- **What the task requires**: Below is a block of entries; repeat exactly the lines starting at the line that contains "brown semicircle: (190, 177)" and ending at the line that contains "cyan ellipse: (176, 246) -> (187, 145), moved", both included.

|---|

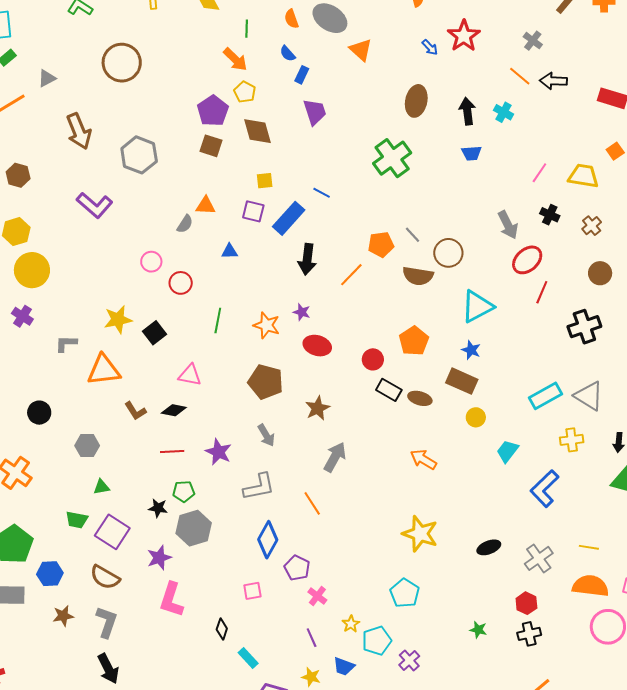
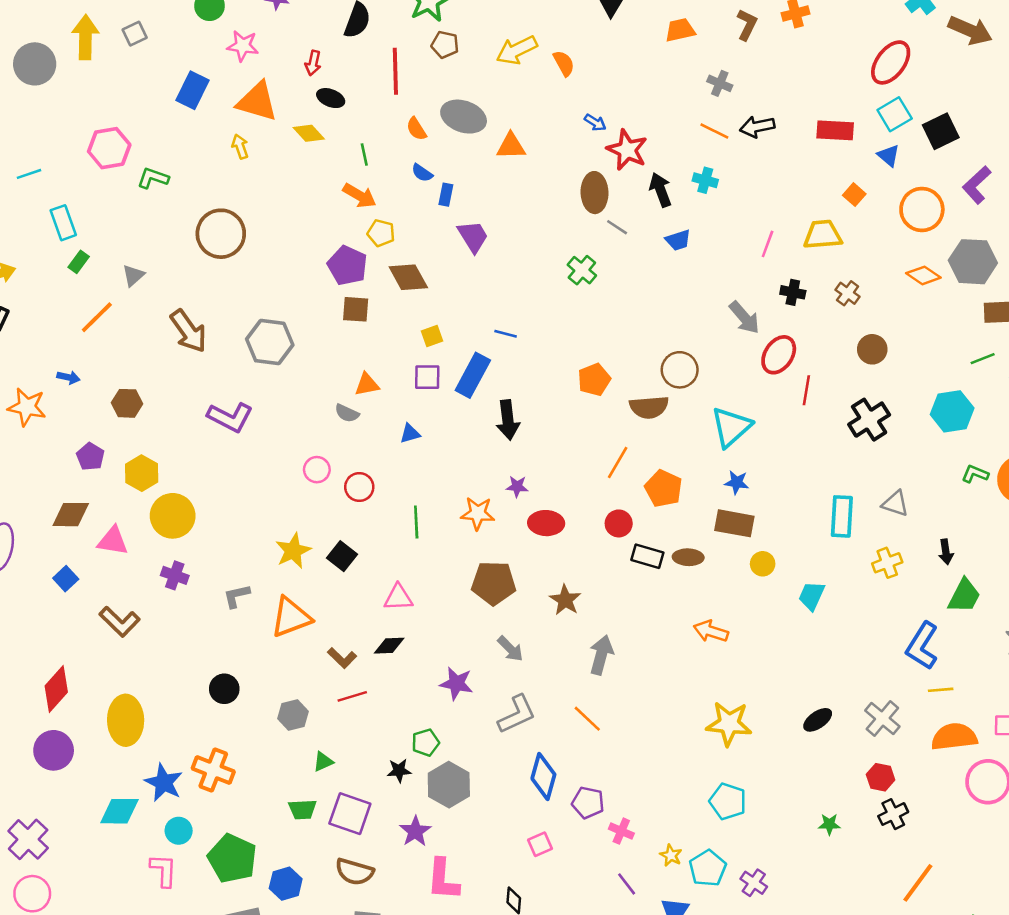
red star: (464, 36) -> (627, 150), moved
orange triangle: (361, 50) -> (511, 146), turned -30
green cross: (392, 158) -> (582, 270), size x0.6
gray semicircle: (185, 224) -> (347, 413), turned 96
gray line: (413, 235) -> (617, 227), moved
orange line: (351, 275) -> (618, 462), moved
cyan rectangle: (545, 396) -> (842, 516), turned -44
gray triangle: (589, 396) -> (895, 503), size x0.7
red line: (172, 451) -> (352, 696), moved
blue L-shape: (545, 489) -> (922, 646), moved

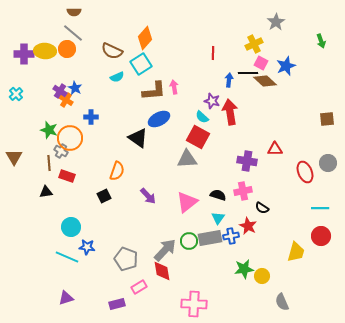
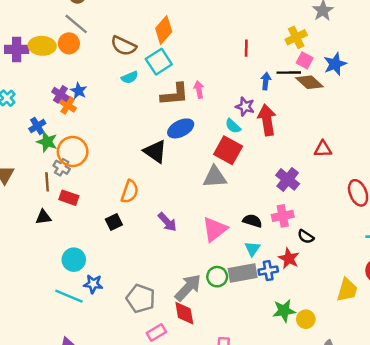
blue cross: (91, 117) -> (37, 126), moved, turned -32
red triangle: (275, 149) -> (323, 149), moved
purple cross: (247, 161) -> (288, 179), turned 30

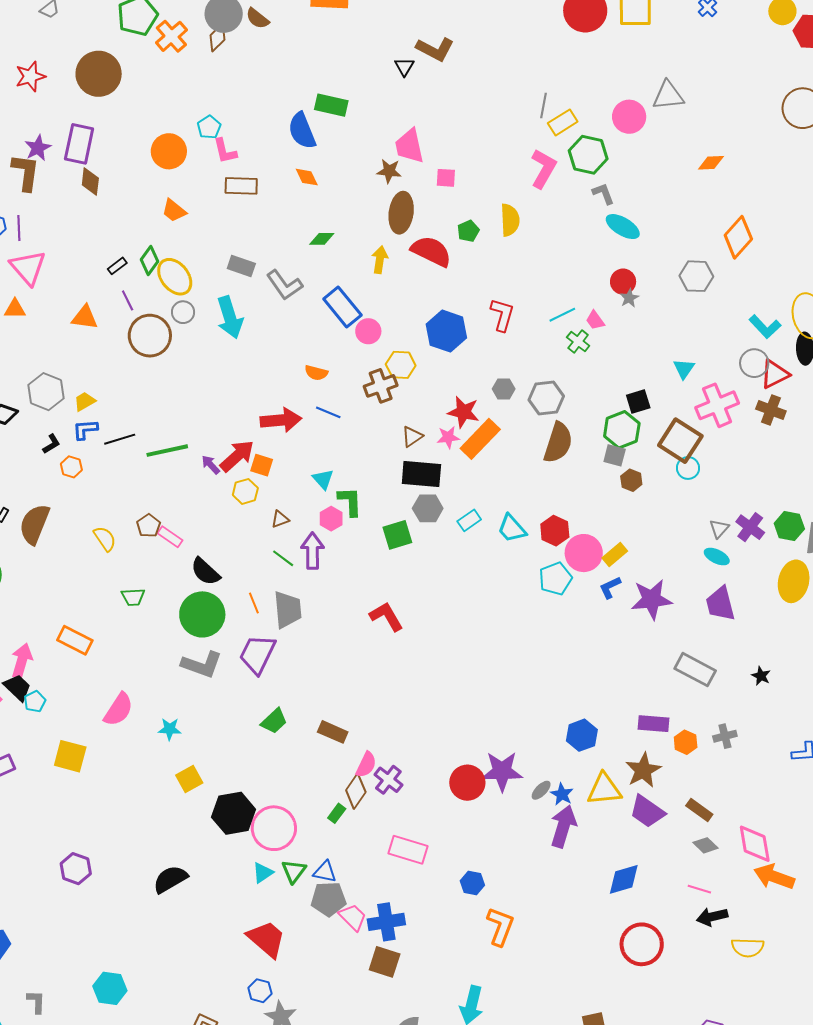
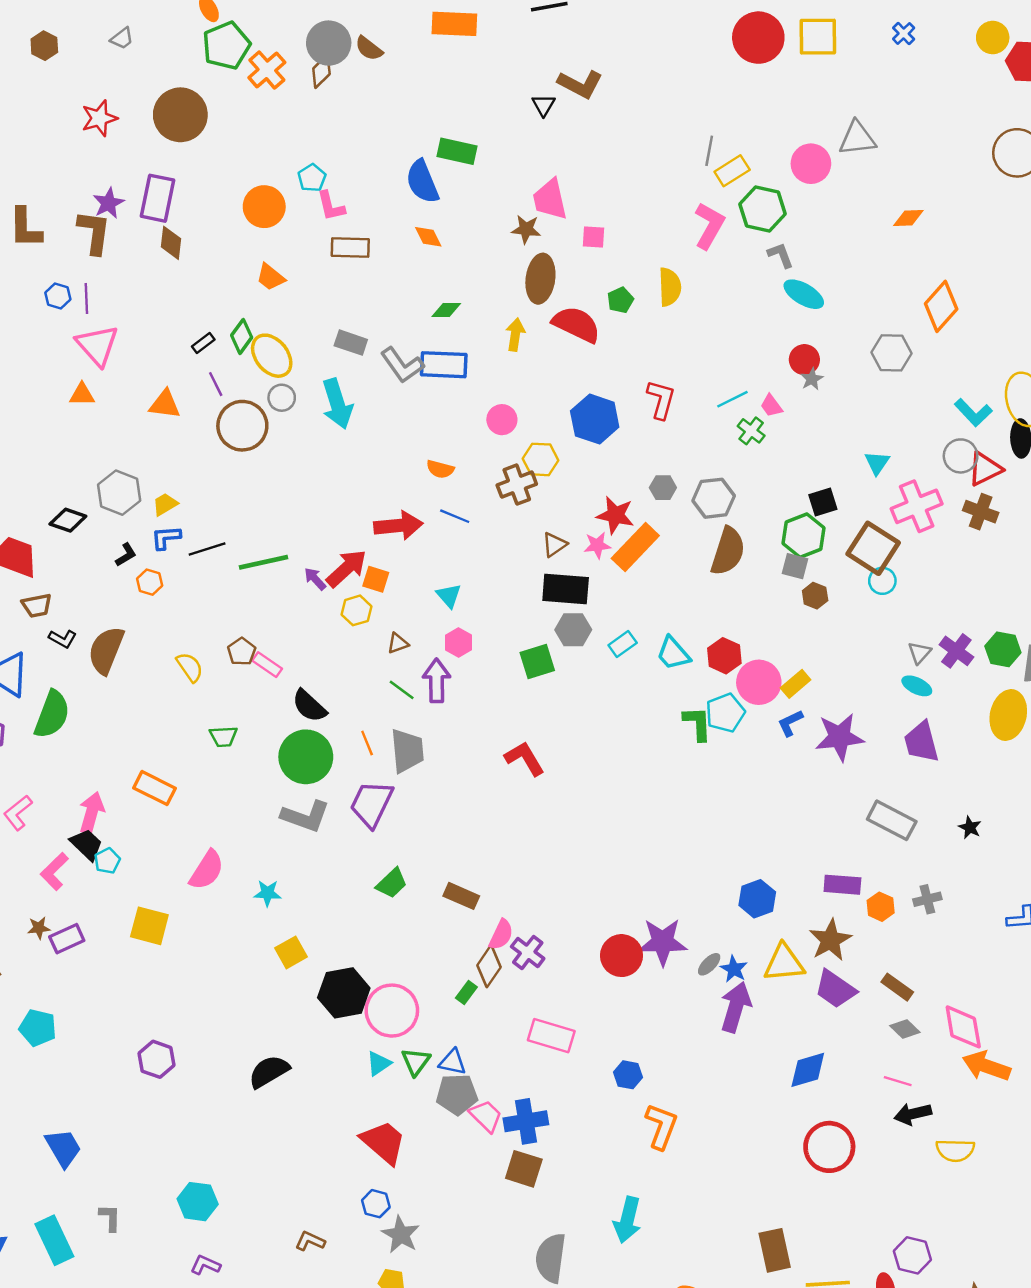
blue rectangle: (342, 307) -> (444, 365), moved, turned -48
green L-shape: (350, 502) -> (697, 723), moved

|---|

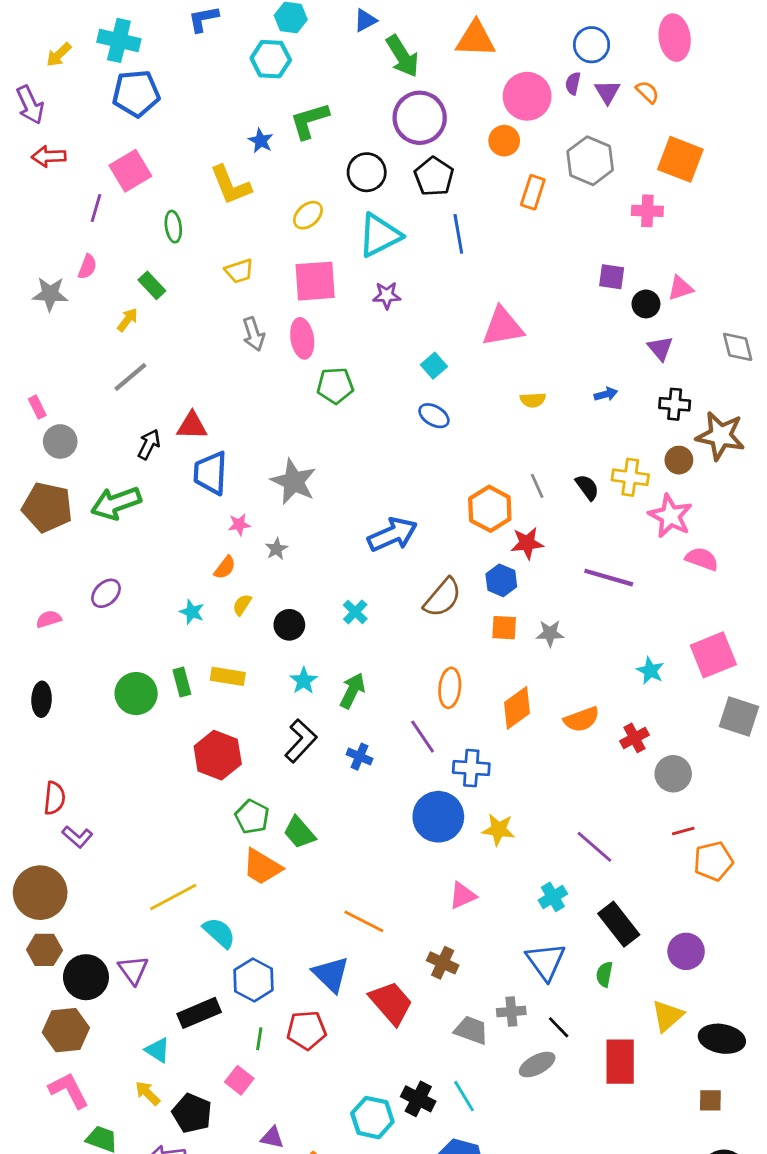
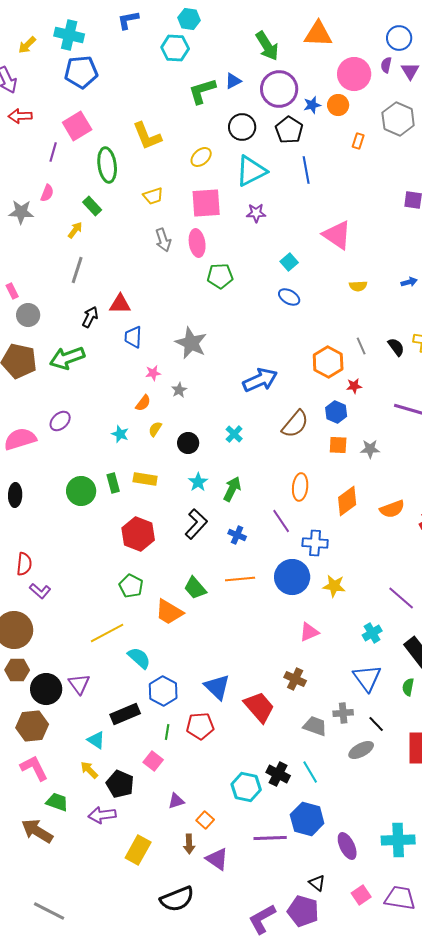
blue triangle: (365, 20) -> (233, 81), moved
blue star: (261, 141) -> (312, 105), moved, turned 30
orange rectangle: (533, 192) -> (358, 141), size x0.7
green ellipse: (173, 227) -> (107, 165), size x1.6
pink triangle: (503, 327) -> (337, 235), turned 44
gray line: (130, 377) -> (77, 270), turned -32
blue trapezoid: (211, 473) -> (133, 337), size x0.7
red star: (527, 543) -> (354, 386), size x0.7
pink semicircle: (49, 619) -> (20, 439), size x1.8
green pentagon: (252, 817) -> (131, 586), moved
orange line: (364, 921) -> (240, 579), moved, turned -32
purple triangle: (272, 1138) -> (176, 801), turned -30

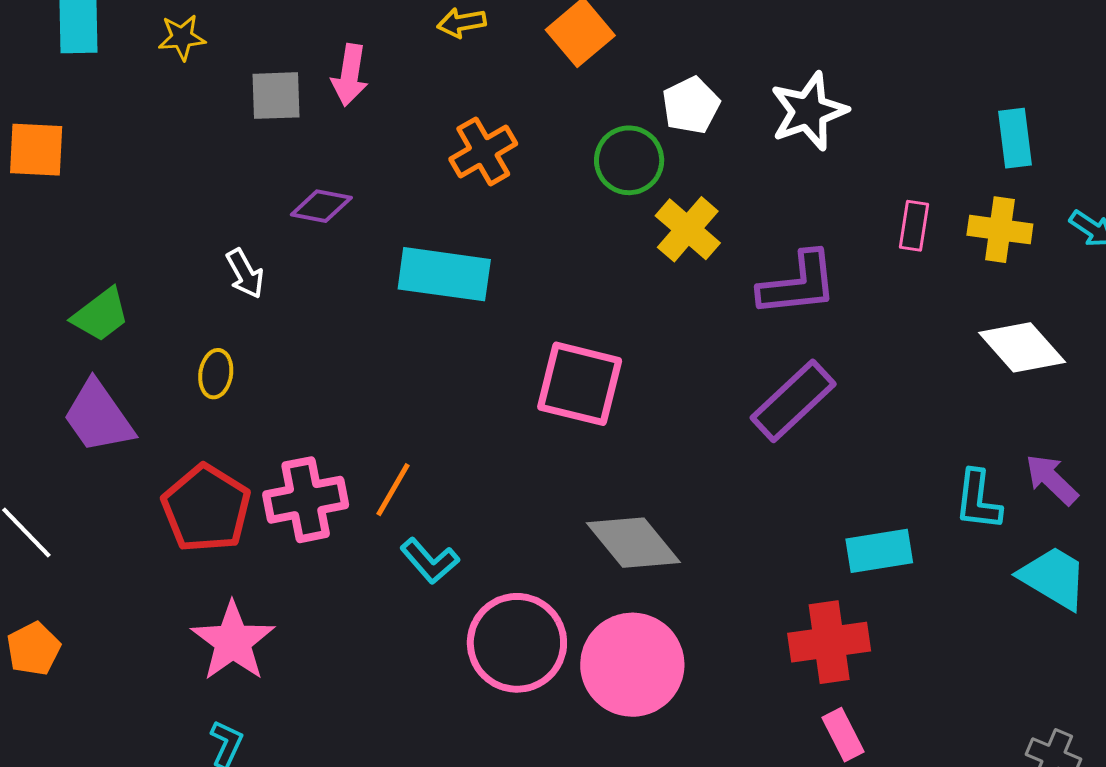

|---|

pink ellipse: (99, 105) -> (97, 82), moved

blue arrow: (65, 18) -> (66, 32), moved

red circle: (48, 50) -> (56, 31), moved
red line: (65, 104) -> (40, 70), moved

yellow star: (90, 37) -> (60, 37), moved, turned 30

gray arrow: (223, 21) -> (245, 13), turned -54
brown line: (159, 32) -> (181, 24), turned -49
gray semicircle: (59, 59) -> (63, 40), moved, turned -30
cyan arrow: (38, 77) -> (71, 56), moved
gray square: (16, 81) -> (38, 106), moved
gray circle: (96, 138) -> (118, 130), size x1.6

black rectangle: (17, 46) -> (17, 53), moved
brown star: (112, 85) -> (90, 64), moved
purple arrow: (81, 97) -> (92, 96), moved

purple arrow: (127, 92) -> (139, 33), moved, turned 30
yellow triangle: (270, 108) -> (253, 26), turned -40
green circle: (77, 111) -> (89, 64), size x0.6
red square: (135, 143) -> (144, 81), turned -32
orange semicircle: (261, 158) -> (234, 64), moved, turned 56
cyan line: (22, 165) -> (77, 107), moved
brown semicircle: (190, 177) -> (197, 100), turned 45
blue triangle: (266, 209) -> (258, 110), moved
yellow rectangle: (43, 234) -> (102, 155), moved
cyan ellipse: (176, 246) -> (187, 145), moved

|---|

- **Written reply**:
brown semicircle: (190, 177) -> (197, 100), turned 45
blue triangle: (266, 209) -> (258, 110), moved
yellow rectangle: (43, 234) -> (102, 155), moved
cyan ellipse: (176, 246) -> (187, 145), moved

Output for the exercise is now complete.